● TO DO:
Write out, word for word, the first line of the data below and every line after it through the one containing "U24: NAND 74LS00".

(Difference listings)
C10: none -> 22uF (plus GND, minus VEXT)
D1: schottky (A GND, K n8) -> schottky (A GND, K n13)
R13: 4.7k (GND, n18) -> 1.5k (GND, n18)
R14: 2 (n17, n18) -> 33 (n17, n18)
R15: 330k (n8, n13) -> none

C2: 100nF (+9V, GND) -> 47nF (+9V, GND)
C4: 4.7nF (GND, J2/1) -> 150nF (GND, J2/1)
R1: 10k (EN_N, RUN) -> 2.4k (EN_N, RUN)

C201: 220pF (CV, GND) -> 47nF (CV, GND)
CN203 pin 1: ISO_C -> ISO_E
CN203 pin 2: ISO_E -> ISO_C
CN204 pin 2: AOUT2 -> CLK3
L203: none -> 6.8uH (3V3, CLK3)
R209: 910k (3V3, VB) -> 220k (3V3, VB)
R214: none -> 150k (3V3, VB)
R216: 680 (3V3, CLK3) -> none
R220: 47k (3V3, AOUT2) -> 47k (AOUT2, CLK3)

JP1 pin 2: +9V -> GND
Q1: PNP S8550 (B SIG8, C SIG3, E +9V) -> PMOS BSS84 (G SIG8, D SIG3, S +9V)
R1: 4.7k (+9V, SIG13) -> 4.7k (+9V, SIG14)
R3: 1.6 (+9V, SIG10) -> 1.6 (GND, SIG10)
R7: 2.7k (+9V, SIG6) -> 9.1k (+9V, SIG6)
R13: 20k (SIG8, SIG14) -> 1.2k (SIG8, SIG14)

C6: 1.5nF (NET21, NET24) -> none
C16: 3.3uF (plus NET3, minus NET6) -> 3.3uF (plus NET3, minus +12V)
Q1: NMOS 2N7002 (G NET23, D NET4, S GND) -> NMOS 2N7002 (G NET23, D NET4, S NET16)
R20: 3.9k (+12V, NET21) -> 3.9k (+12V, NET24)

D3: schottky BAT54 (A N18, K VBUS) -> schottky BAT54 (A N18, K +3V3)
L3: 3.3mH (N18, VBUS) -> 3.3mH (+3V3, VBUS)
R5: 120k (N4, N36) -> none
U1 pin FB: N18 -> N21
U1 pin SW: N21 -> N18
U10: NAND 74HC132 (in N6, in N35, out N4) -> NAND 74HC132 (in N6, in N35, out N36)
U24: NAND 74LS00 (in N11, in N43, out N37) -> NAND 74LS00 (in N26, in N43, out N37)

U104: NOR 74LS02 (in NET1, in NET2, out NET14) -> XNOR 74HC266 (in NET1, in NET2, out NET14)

● EXPECTED ANSWER:
C10: none -> 22uF (plus GND, minus VEXT)
D1: schottky (A GND, K n8) -> schottky (A GND, K n13)
R13: 4.7k (GND, n18) -> 1.5k (GND, n18)
R14: 2 (n17, n18) -> 33 (n17, n18)
R15: 330k (n8, n13) -> none

C2: 100nF (+9V, GND) -> 47nF (+9V, GND)
C4: 4.7nF (GND, J2/1) -> 150nF (GND, J2/1)
R1: 10k (EN_N, RUN) -> 2.4k (EN_N, RUN)

C201: 220pF (CV, GND) -> 47nF (CV, GND)
CN203 pin 1: ISO_C -> ISO_E
CN203 pin 2: ISO_E -> ISO_C
CN204 pin 2: AOUT2 -> CLK3
L203: none -> 6.8uH (3V3, CLK3)
R209: 910k (3V3, VB) -> 220k (3V3, VB)
R214: none -> 150k (3V3, VB)
R216: 680 (3V3, CLK3) -> none
R220: 47k (3V3, AOUT2) -> 47k (AOUT2, CLK3)

JP1 pin 2: +9V -> GND
Q1: PNP S8550 (B SIG8, C SIG3, E +9V) -> PMOS BSS84 (G SIG8, D SIG3, S +9V)
R1: 4.7k (+9V, SIG13) -> 4.7k (+9V, SIG14)
R3: 1.6 (+9V, SIG10) -> 1.6 (GND, SIG10)
R7: 2.7k (+9V, SIG6) -> 9.1k (+9V, SIG6)
R13: 20k (SIG8, SIG14) -> 1.2k (SIG8, SIG14)

C6: 1.5nF (NET21, NET24) -> none
C16: 3.3uF (plus NET3, minus NET6) -> 3.3uF (plus NET3, minus +12V)
Q1: NMOS 2N7002 (G NET23, D NET4, S GND) -> NMOS 2N7002 (G NET23, D NET4, S NET16)
R20: 3.9k (+12V, NET21) -> 3.9k (+12V, NET24)

D3: schottky BAT54 (A N18, K VBUS) -> schottky BAT54 (A N18, K +3V3)
L3: 3.3mH (N18, VBUS) -> 3.3mH (+3V3, VBUS)
R5: 120k (N4, N36) -> none
U1 pin FB: N18 -> N21
U1 pin SW: N21 -> N18
U10: NAND 74HC132 (in N6, in N35, out N4) -> NAND 74HC132 (in N6, in N35, out N36)
U24: NAND 74LS00 (in N11, in N43, out N37) -> NAND 74LS00 (in N26, in N43, out N37)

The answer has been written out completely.